**Requirement**
Top to bottom, output the entries that follow exactly.

**Record excerpts**
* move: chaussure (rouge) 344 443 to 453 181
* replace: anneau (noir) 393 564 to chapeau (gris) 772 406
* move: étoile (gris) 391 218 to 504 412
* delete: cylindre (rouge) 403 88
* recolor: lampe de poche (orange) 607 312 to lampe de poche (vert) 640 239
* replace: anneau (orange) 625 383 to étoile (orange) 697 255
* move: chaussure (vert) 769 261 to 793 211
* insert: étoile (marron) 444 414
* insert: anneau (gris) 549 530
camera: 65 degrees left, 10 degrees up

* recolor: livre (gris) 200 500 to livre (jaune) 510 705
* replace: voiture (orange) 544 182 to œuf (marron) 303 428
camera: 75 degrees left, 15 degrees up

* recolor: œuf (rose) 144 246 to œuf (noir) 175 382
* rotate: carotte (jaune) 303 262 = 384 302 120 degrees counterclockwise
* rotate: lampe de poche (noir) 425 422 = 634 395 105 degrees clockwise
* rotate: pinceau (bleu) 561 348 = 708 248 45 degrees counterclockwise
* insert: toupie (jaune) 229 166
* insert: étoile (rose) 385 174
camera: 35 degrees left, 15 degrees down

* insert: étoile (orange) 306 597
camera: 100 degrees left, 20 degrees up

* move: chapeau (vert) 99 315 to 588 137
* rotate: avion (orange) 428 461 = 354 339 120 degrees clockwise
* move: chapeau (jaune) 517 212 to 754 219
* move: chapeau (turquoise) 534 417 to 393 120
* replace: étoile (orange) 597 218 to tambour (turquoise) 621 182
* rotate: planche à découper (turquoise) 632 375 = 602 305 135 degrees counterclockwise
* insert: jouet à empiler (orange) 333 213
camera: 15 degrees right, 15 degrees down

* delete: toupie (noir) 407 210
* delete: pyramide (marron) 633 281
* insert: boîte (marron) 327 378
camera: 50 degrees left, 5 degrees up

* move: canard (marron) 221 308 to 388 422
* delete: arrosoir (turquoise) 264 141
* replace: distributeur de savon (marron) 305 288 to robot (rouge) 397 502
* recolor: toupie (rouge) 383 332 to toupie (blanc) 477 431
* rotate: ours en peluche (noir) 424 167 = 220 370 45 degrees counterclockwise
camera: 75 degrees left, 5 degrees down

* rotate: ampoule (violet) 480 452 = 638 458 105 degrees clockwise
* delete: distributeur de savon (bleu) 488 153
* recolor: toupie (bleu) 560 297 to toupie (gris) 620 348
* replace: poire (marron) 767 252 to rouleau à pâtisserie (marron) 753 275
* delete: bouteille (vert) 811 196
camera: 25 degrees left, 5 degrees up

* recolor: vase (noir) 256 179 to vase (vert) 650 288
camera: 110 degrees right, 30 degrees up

**Completed task**
* move: chaussure (rouge) 344 443 to 453 181
* replace: anneau (noir) 393 564 to chapeau (gris) 772 406
* move: étoile (gris) 391 218 to 504 412
* delete: cylindre (rouge) 403 88
* recolor: lampe de poche (orange) 607 312 to lampe de poche (vert) 640 239
* replace: anneau (orange) 625 383 to étoile (orange) 697 255
* move: chaussure (vert) 769 261 to 793 211
* insert: étoile (marron) 444 414
* insert: anneau (gris) 549 530
camera: 65 degrees left, 10 degrees up

* recolor: livre (gris) 200 500 to livre (jaune) 510 705
* replace: voiture (orange) 544 182 to œuf (marron) 303 428
camera: 75 degrees left, 15 degrees up

* recolor: œuf (rose) 144 246 to œuf (noir) 175 382
* rotate: carotte (jaune) 303 262 = 384 302 120 degrees counterclockwise
* rotate: lampe de poche (noir) 425 422 = 634 395 105 degrees clockwise
* rotate: pinceau (bleu) 561 348 = 708 248 45 degrees counterclockwise
* insert: toupie (jaune) 229 166
* insert: étoile (rose) 385 174
camera: 35 degrees left, 15 degrees down

* insert: étoile (orange) 306 597
camera: 100 degrees left, 20 degrees up

* move: chapeau (vert) 99 315 to 588 137
* rotate: avion (orange) 428 461 = 354 339 120 degrees clockwise
* move: chapeau (jaune) 517 212 to 754 219
* move: chapeau (turquoise) 534 417 to 393 120
* replace: étoile (orange) 597 218 to tambour (turquoise) 621 182
* rotate: planche à découper (turquoise) 632 375 = 602 305 135 degrees counterclockwise
* insert: jouet à empiler (orange) 333 213
camera: 15 degrees right, 15 degrees down

* delete: toupie (noir) 407 210
* delete: pyramide (marron) 633 281
* insert: boîte (marron) 327 378
camera: 50 degrees left, 5 degrees up

* move: canard (marron) 221 308 to 388 422
* delete: arrosoir (turquoise) 264 141
* replace: distributeur de savon (marron) 305 288 to robot (rouge) 397 502
* recolor: toupie (rouge) 383 332 to toupie (blanc) 477 431
* rotate: ours en peluche (noir) 424 167 = 220 370 45 degrees counterclockwise
camera: 75 degrees left, 5 degrees down

* rotate: ampoule (violet) 480 452 = 638 458 105 degrees clockwise
* delete: distributeur de savon (bleu) 488 153
* recolor: toupie (bleu) 560 297 to toupie (gris) 620 348
* replace: poire (marron) 767 252 to rouleau à pâtisserie (marron) 753 275
* delete: bouteille (vert) 811 196
camera: 25 degrees left, 5 degrees up

* recolor: vase (noir) 256 179 to vase (vert) 650 288
camera: 110 degrees right, 30 degrees up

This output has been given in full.